-- EXERCISE --
Repeat the data word for word and skip the pictures.

Drawing change detection data:
########################################
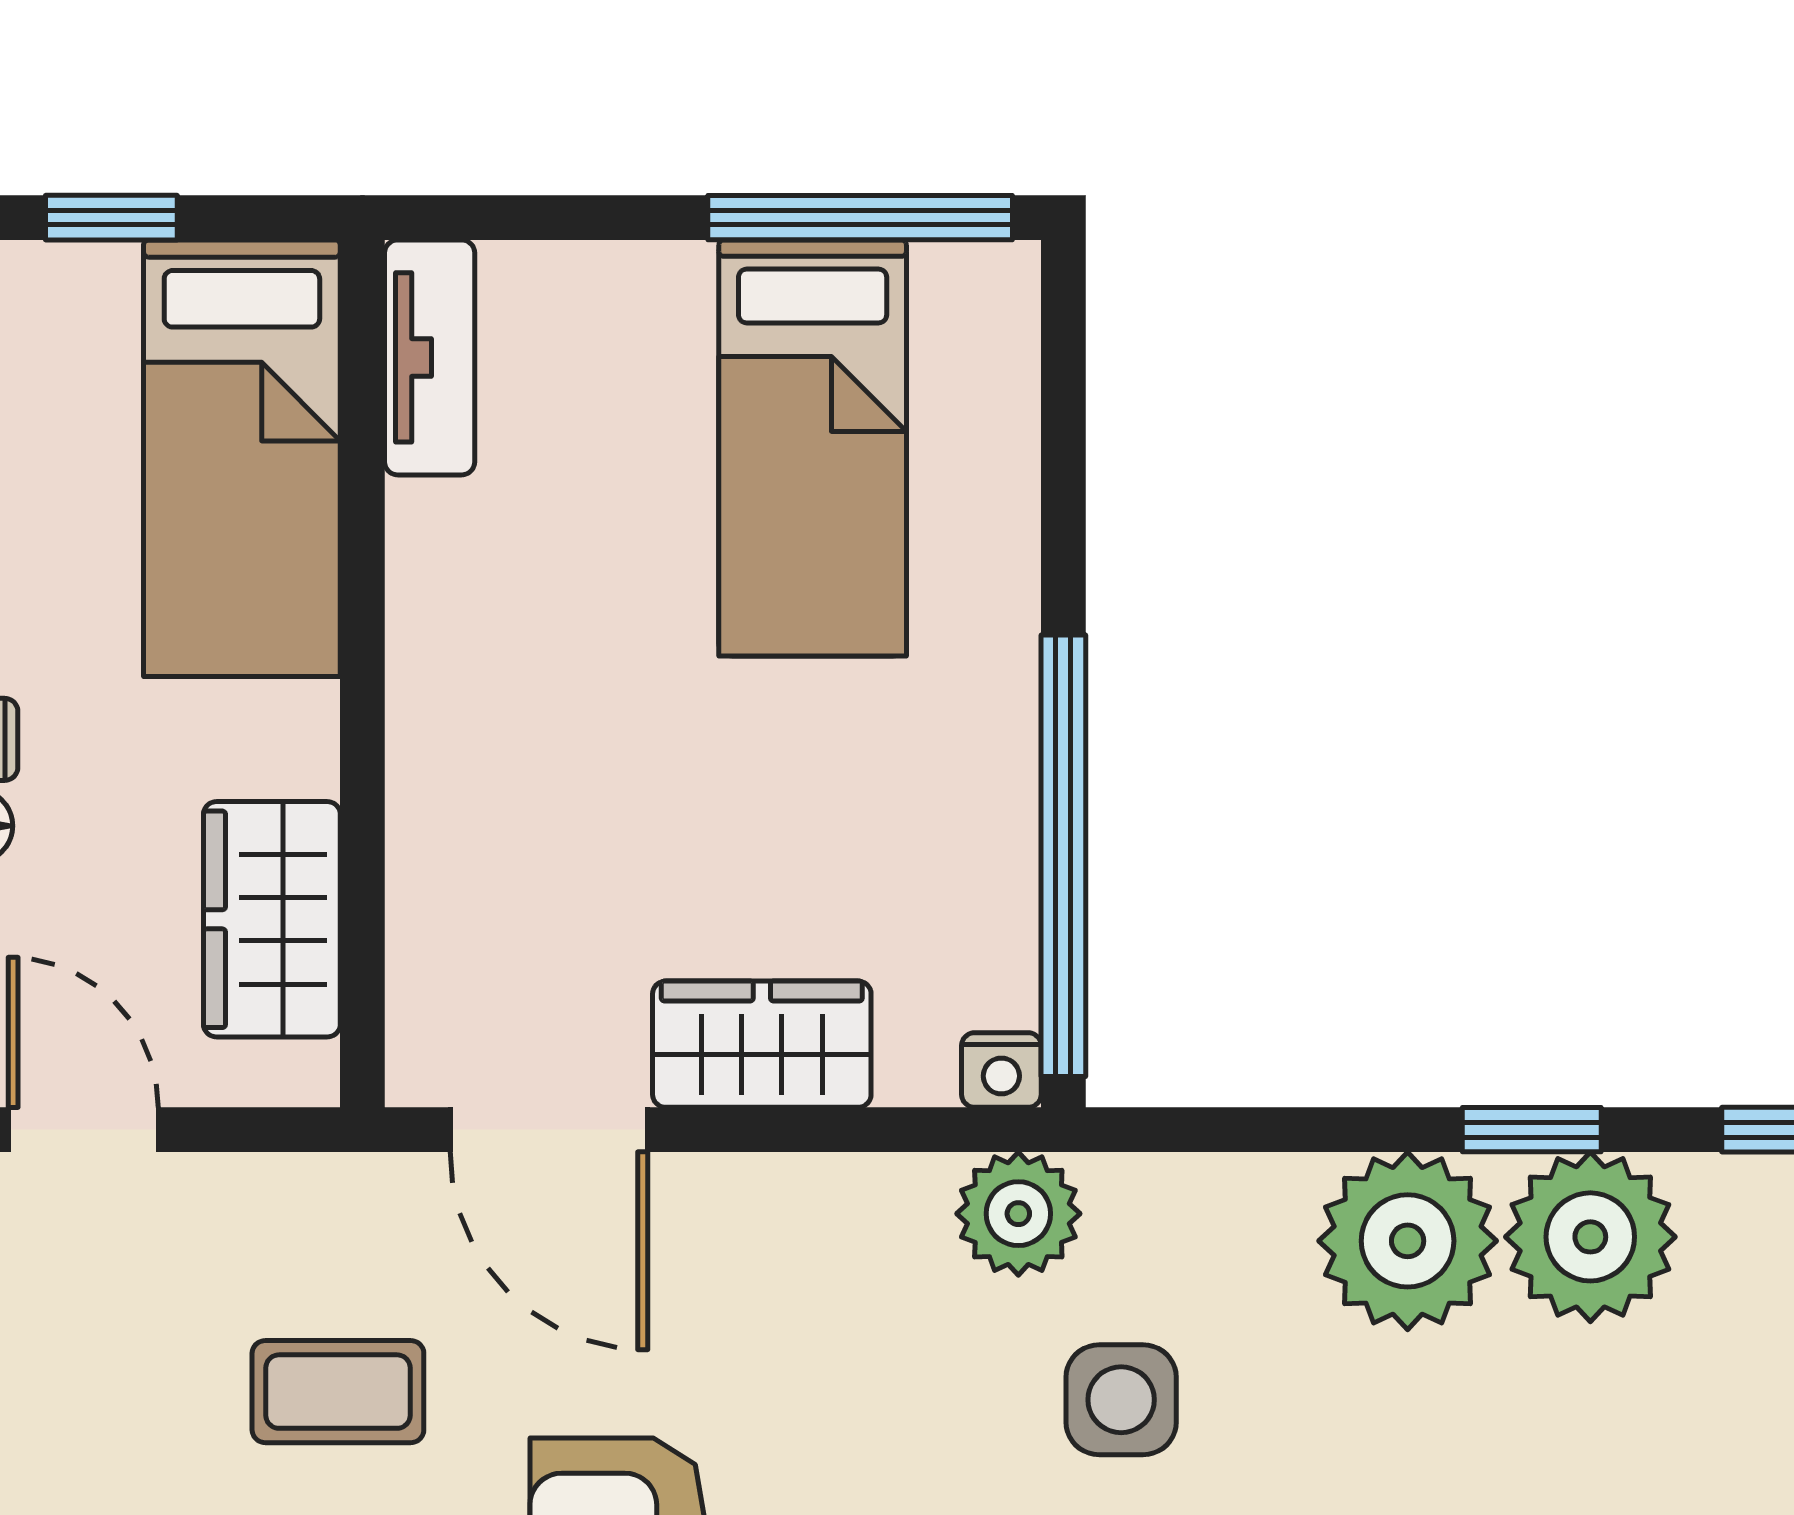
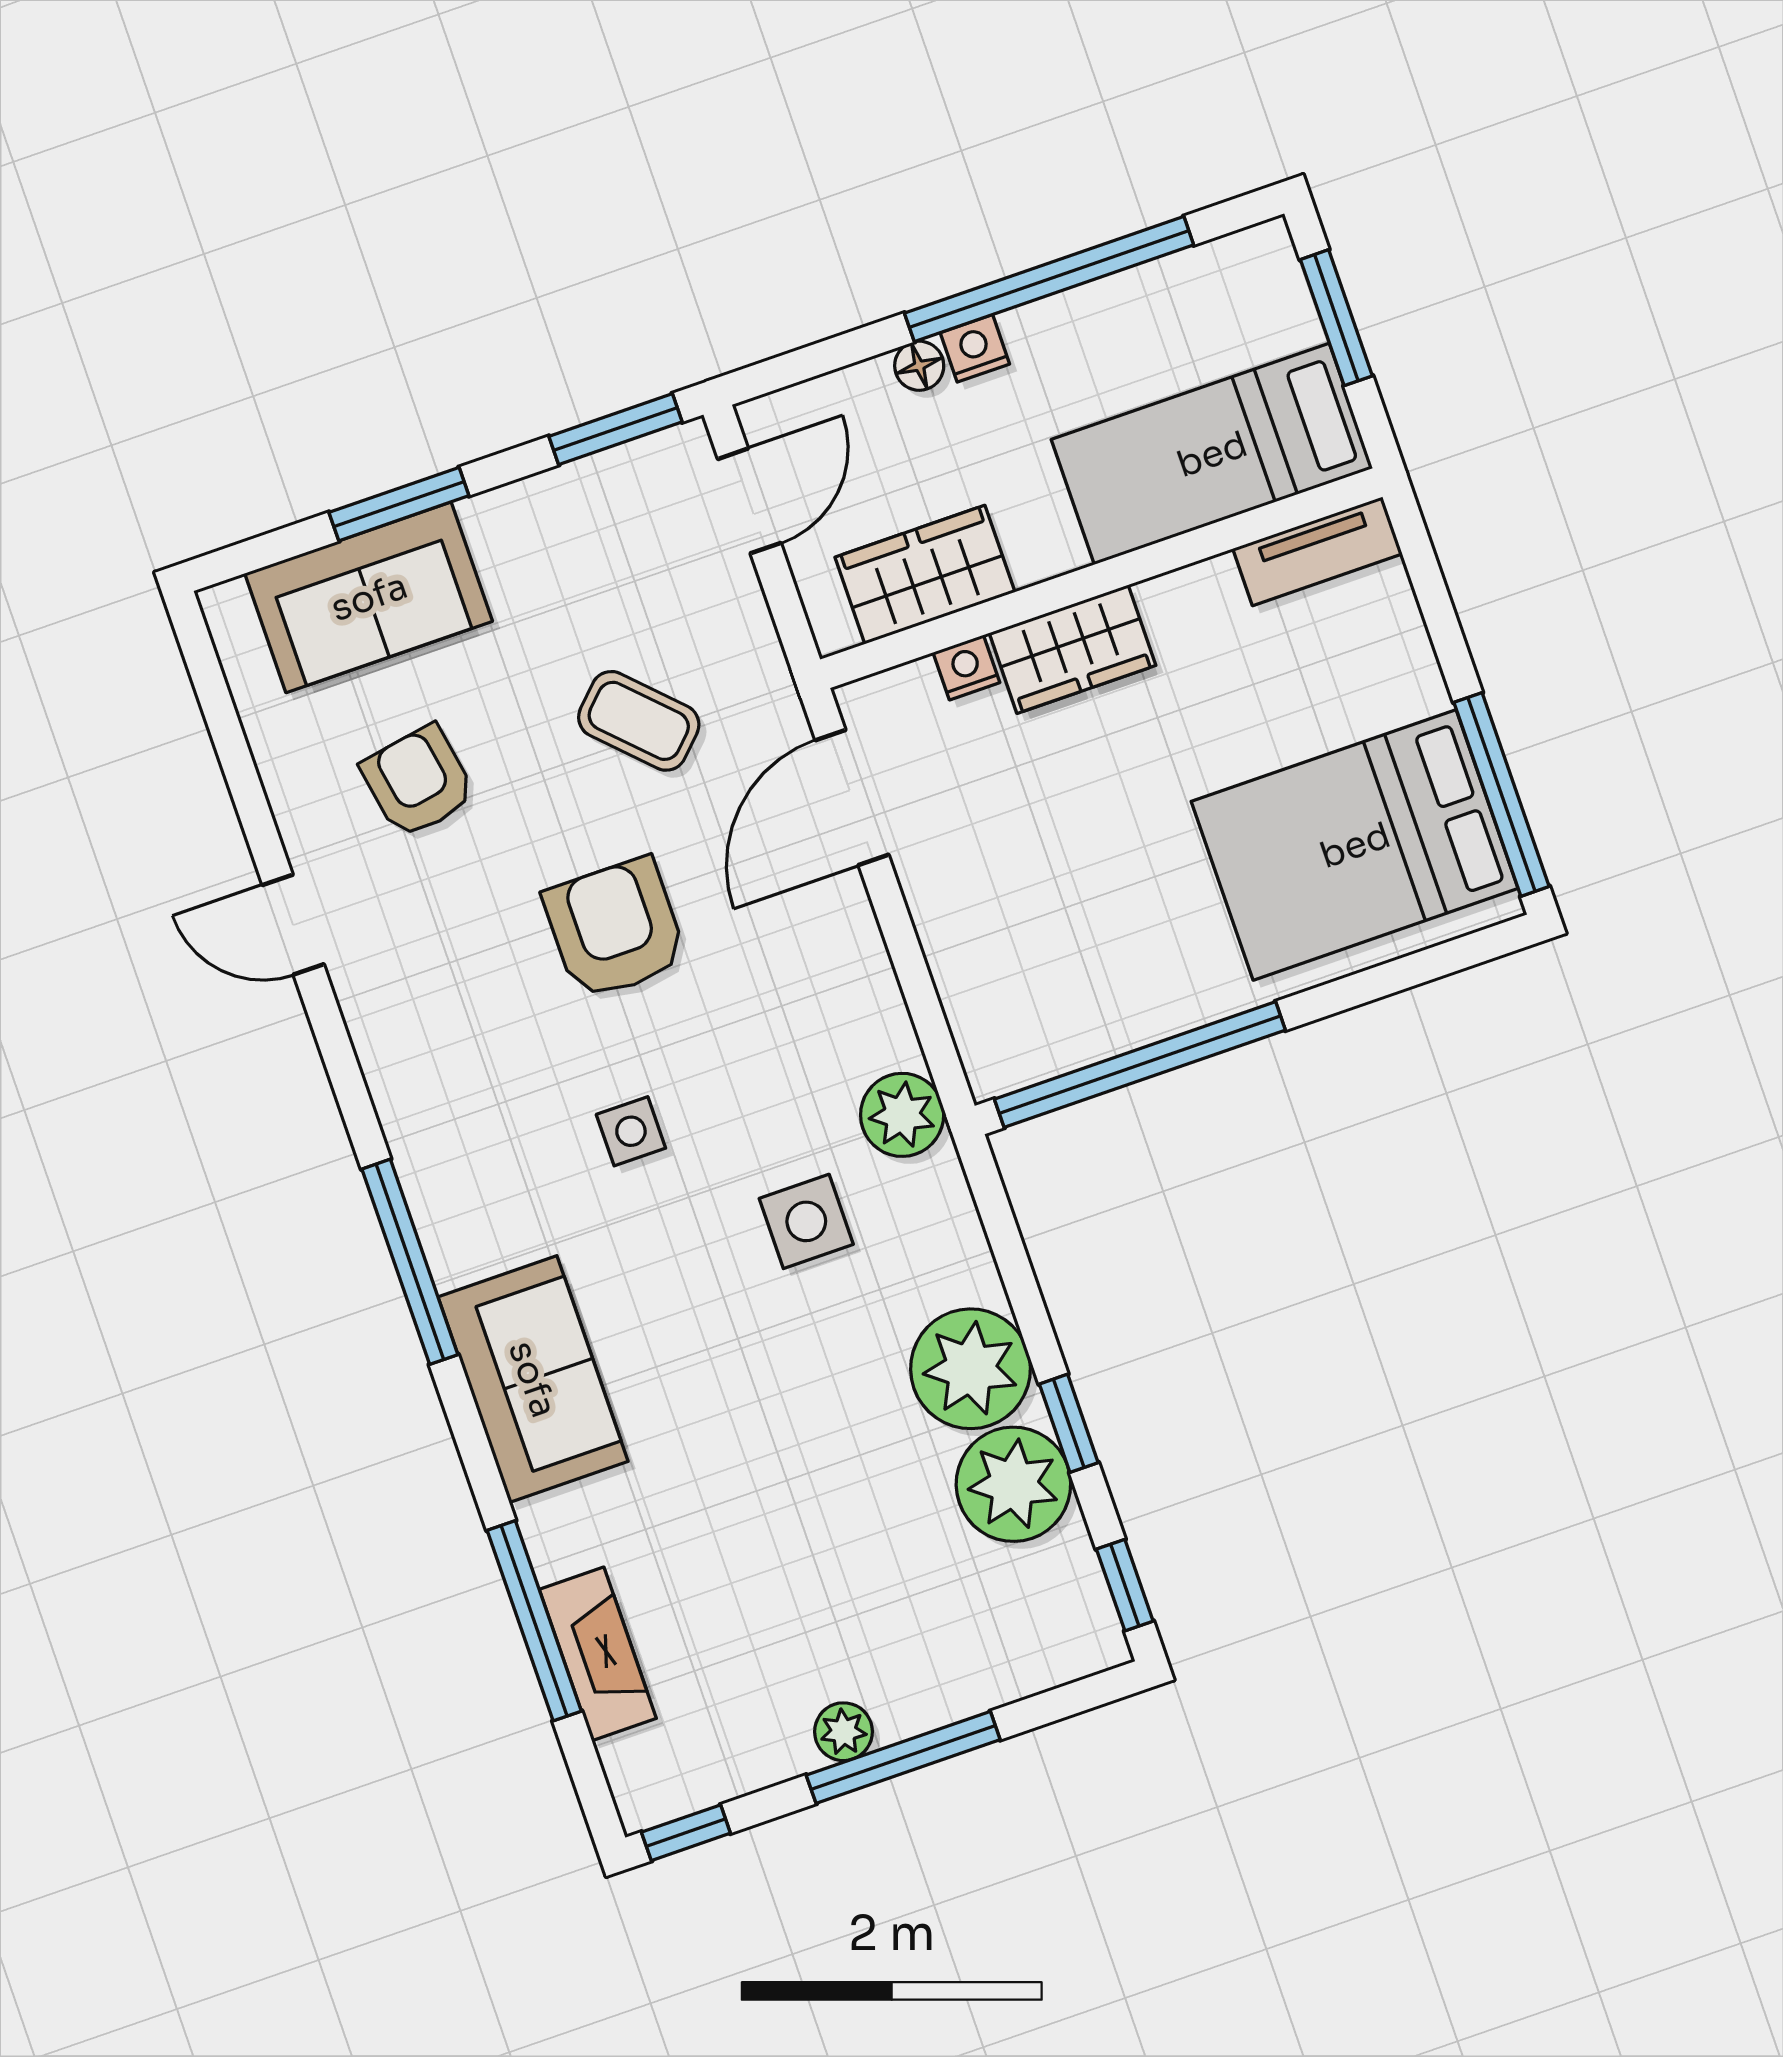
window: (111, 218) -> (1336, 318), width x1.50
bed: (813, 448) -> (1355, 845), width x1.50
wardrobe: (762, 1044) -> (1073, 649), moved, turned 90
nightstand: (1001, 1070) -> (966, 667), moved, turned 90
coffee table: (338, 1392) -> (639, 721), turned -45

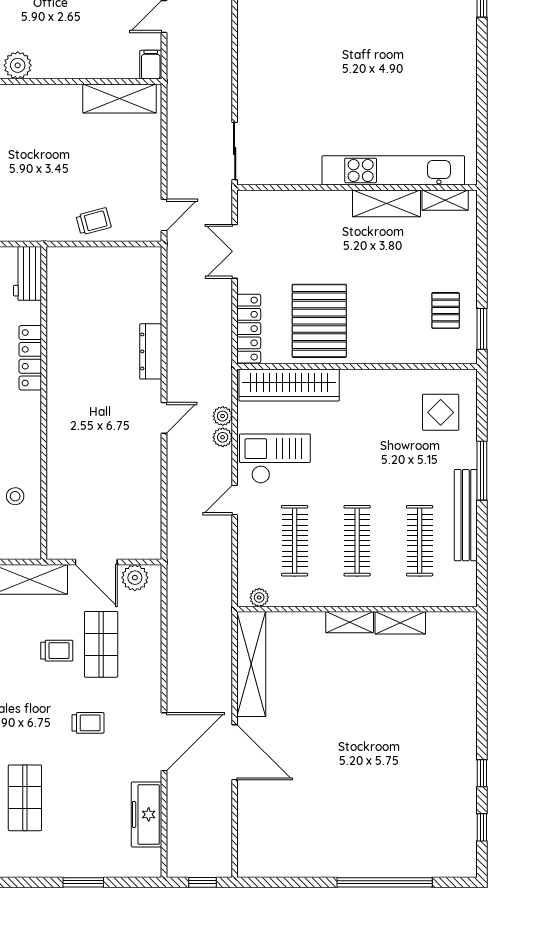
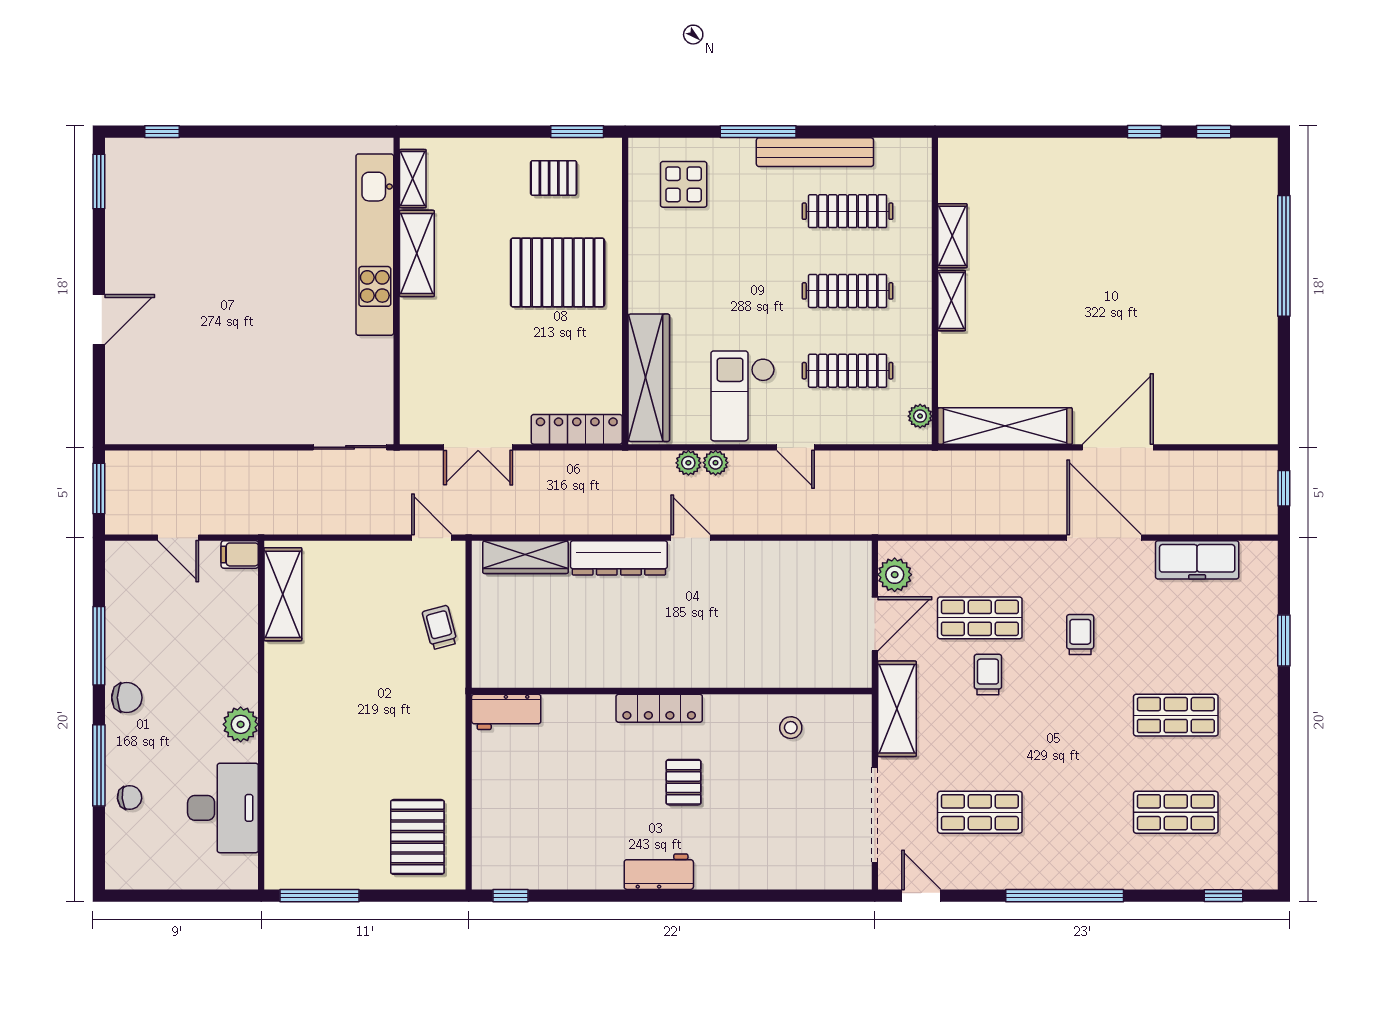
wardrobe: (149, 288) -> (525, 557), added
pallet: (319, 321) -> (558, 272), moved
dresser: (151, 351) -> (619, 558), width x1.37, depth x1.24
locker: (30, 358) -> (659, 708), moved

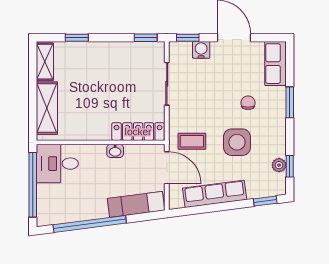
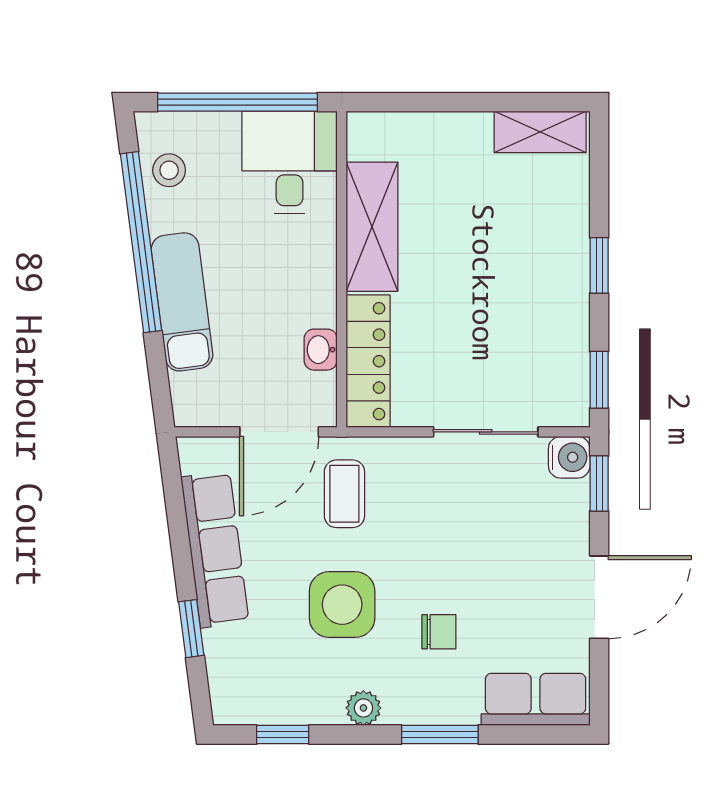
window: (77, 38) -> (599, 265), moved
water cooler: (201, 50) -> (569, 457), moved
shelving: (47, 108) -> (372, 227), moved, turned 90
washbasin: (115, 151) -> (321, 350), moved
plant: (279, 165) -> (363, 708), moved
window: (265, 201) -> (191, 629), moved
exam couch: (136, 204) -> (182, 302), moved
stool: (60, 212) -> (169, 170), added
########################################
-- WORKED SOLUTION --
window: (111, 218) -> (1336, 318), width x1.50
bed: (813, 448) -> (1355, 845), width x1.50
wardrobe: (762, 1044) -> (1073, 649), moved, turned 90
nightstand: (1001, 1070) -> (966, 667), moved, turned 90
coffee table: (338, 1392) -> (639, 721), turned -45

wardrobe: (149, 288) -> (525, 557), added
pallet: (319, 321) -> (558, 272), moved
dresser: (151, 351) -> (619, 558), width x1.37, depth x1.24
locker: (30, 358) -> (659, 708), moved

window: (77, 38) -> (599, 265), moved
water cooler: (201, 50) -> (569, 457), moved
shelving: (47, 108) -> (372, 227), moved, turned 90
washbasin: (115, 151) -> (321, 350), moved
plant: (279, 165) -> (363, 708), moved
window: (265, 201) -> (191, 629), moved
exam couch: (136, 204) -> (182, 302), moved
stool: (60, 212) -> (169, 170), added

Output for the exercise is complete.